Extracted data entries
▬▬▬▬▬▬▬▬▬▬

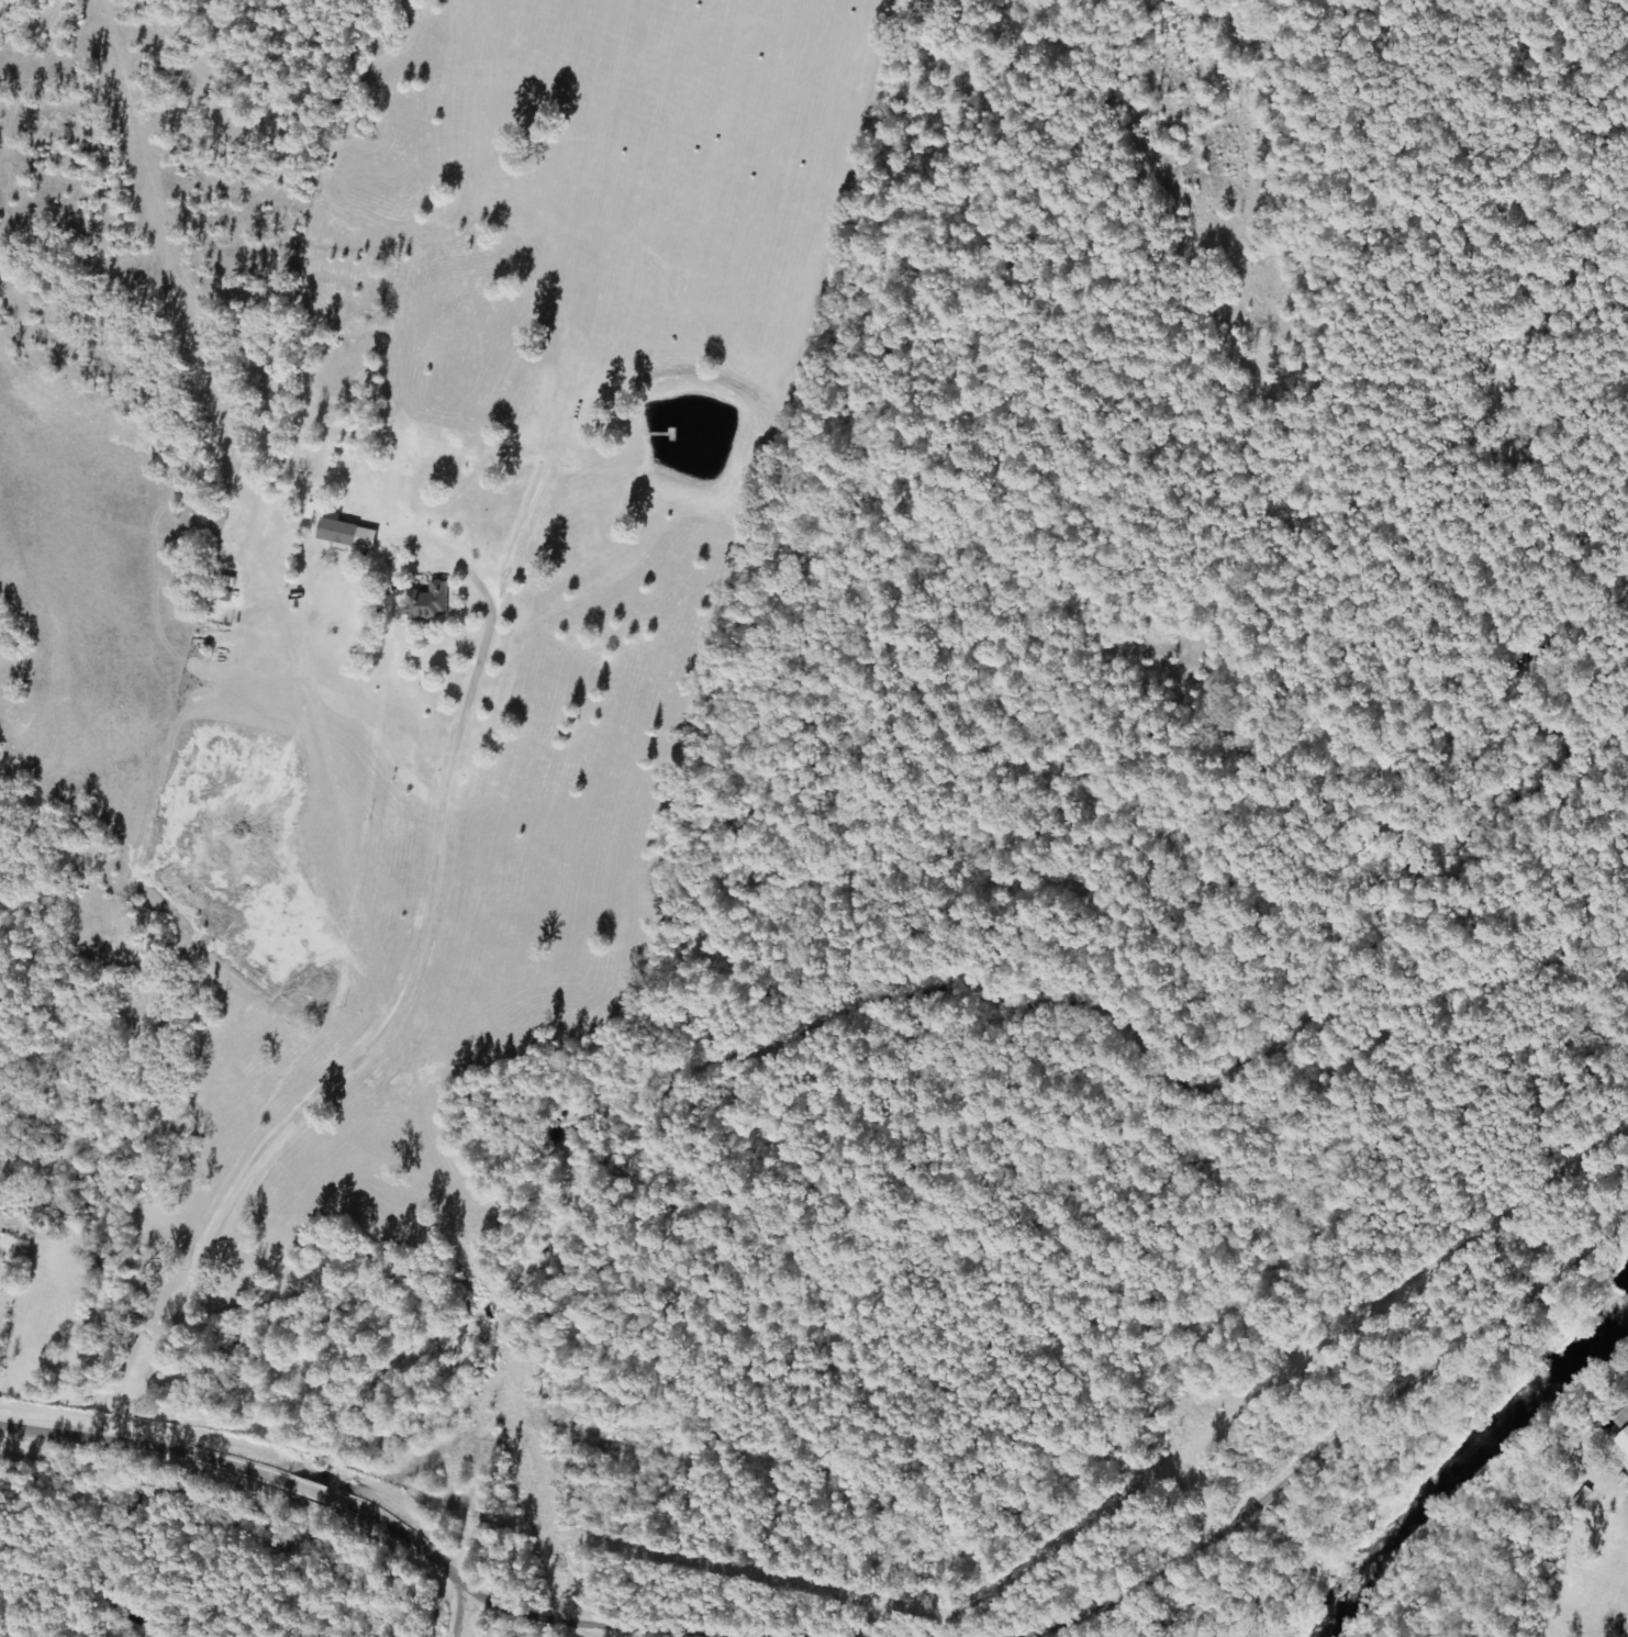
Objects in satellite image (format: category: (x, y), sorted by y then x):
building: (360, 437)
building: (220, 595)
building: (424, 602)
road: (393, 1000)
road: (1438, 1285)
building: (1619, 1419)
building: (438, 1469)
building: (1579, 1498)
road: (234, 1531)
road: (1226, 1554)

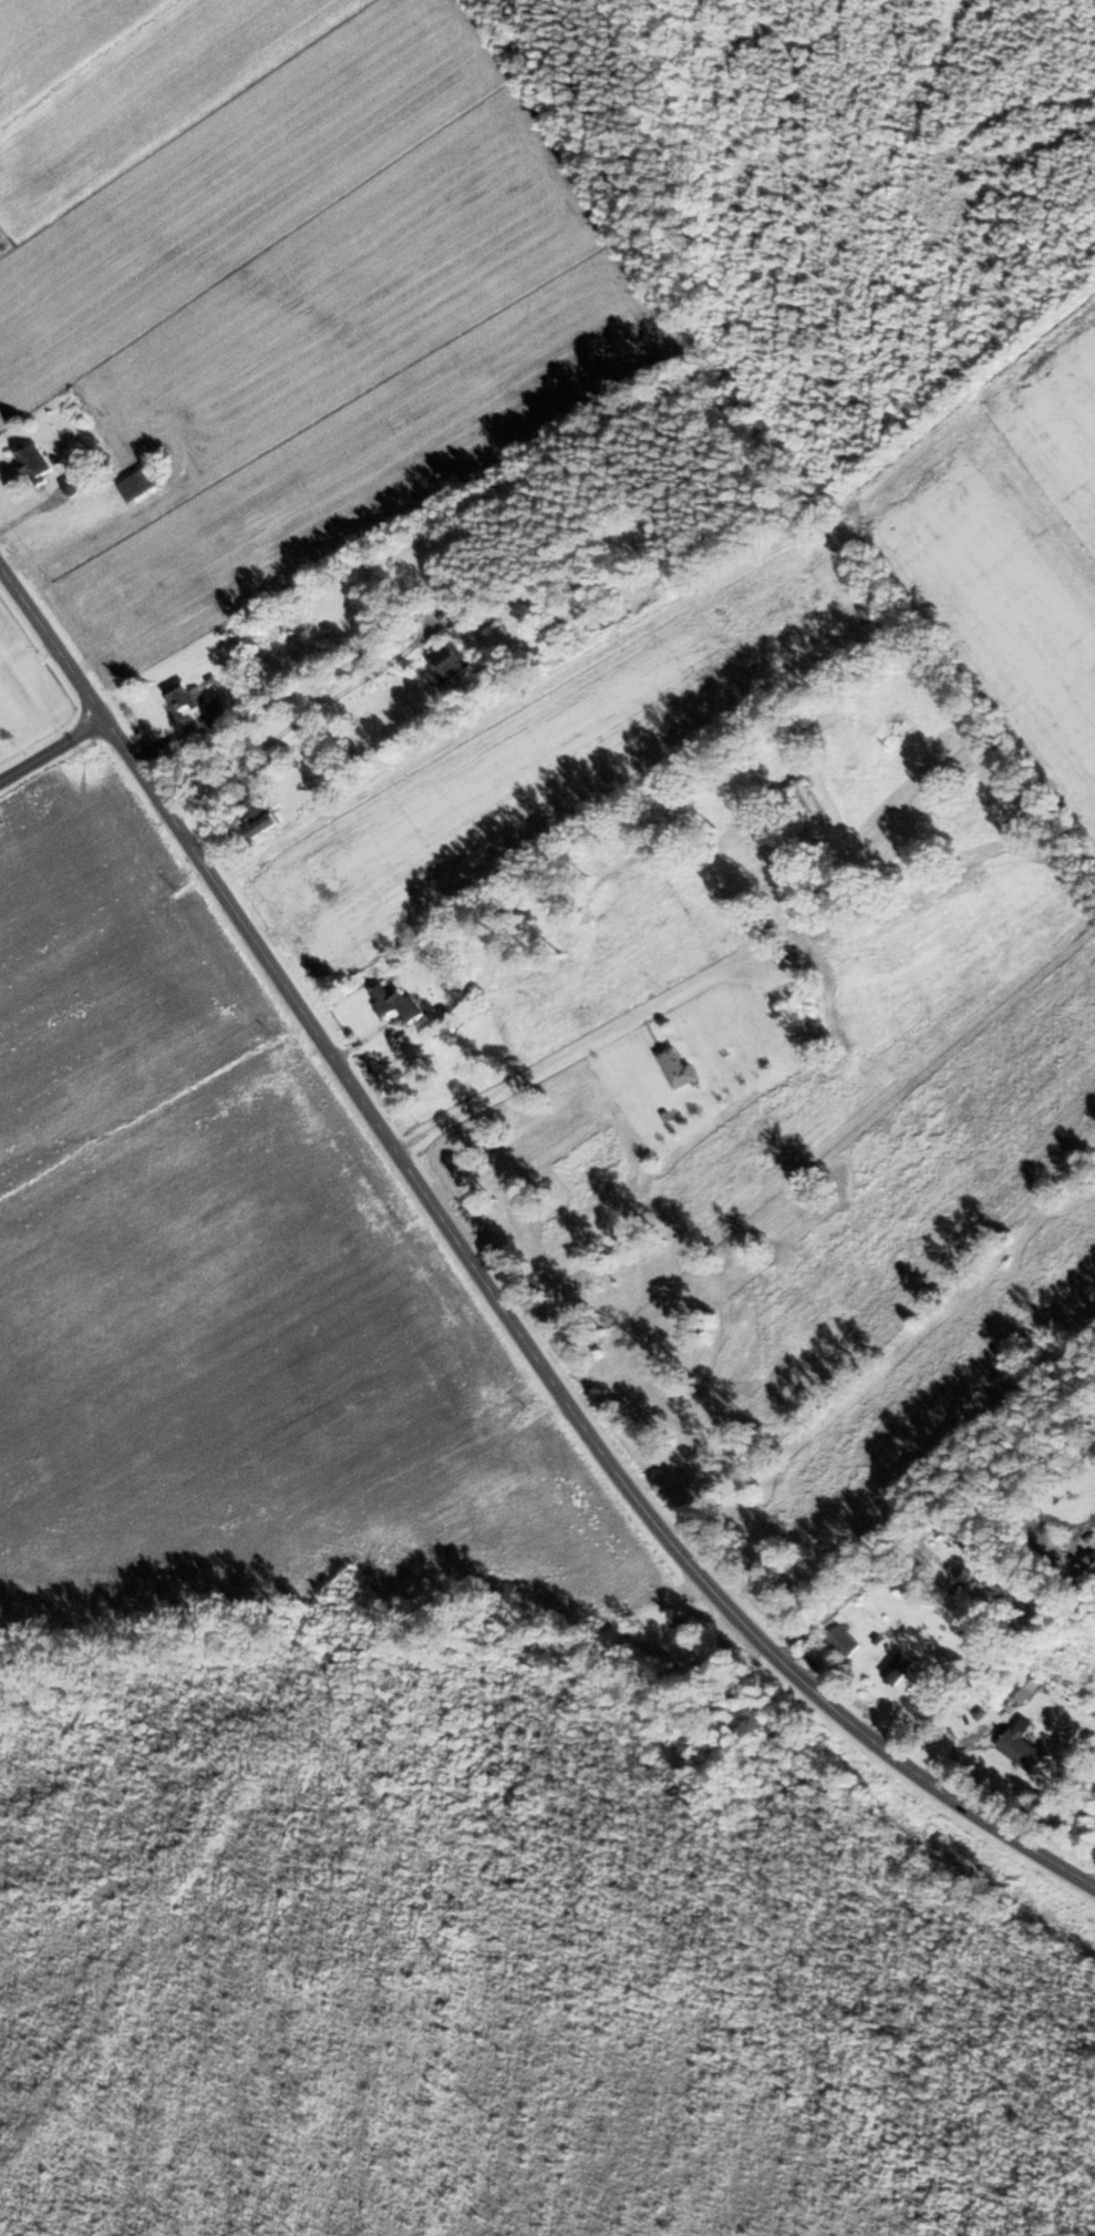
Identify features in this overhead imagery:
building: (33, 463)
building: (72, 484)
building: (137, 484)
building: (447, 661)
building: (181, 696)
road: (499, 714)
road: (291, 727)
road: (52, 752)
building: (802, 794)
building: (256, 813)
building: (394, 1002)
building: (673, 1067)
road: (524, 1078)
road: (486, 1290)
building: (969, 1567)
building: (1085, 1570)
building: (901, 1588)
building: (843, 1641)
building: (1024, 1688)
building: (922, 1705)
building: (1020, 1750)

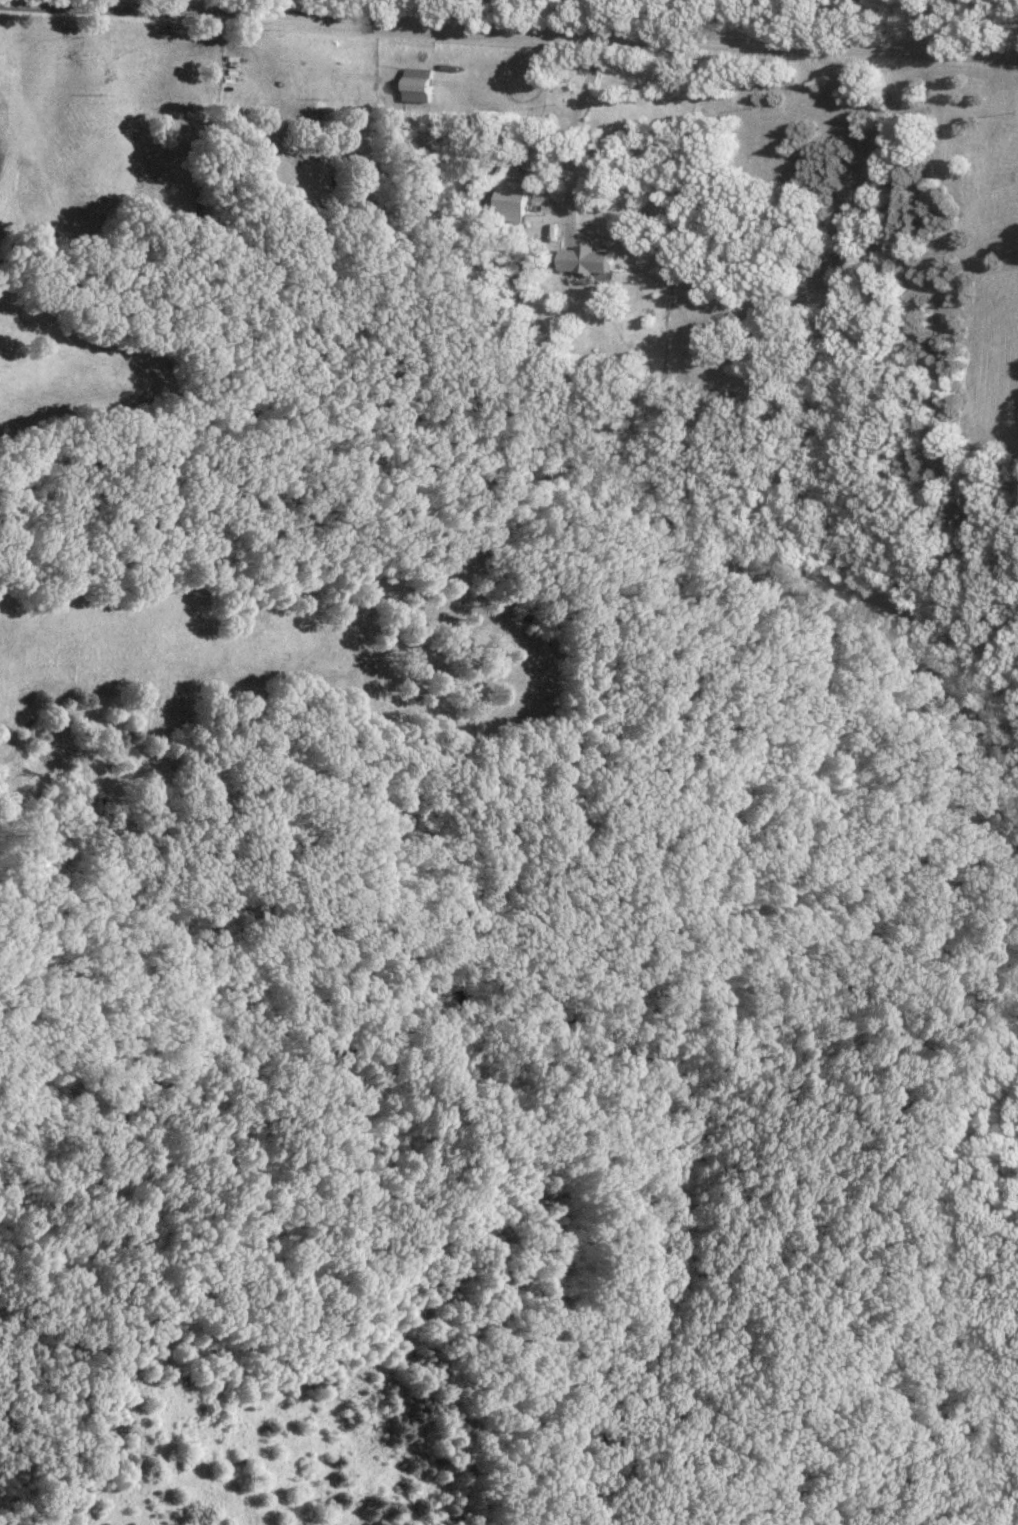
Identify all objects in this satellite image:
road: (508, 33)
building: (420, 84)
road: (567, 140)
building: (513, 199)
building: (588, 259)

▬▬▬▬▬▬▬▬▬▬

→ Assignment
The answer must repeat every record exactly, with all pictures left out.

→ Your response
Objects in satellite image (format: category: (x, y), sorted by y then x):
building: (360, 437)
building: (220, 595)
building: (424, 602)
road: (393, 1000)
road: (1438, 1285)
building: (1619, 1419)
building: (438, 1469)
building: (1579, 1498)
road: (234, 1531)
road: (1226, 1554)

Identify features in this overhead imagery:
building: (33, 463)
building: (72, 484)
building: (137, 484)
building: (447, 661)
building: (181, 696)
road: (499, 714)
road: (291, 727)
road: (52, 752)
building: (802, 794)
building: (256, 813)
building: (394, 1002)
building: (673, 1067)
road: (524, 1078)
road: (486, 1290)
building: (969, 1567)
building: (1085, 1570)
building: (901, 1588)
building: (843, 1641)
building: (1024, 1688)
building: (922, 1705)
building: (1020, 1750)

Identify all objects in this satellite image:
road: (508, 33)
building: (420, 84)
road: (567, 140)
building: (513, 199)
building: (588, 259)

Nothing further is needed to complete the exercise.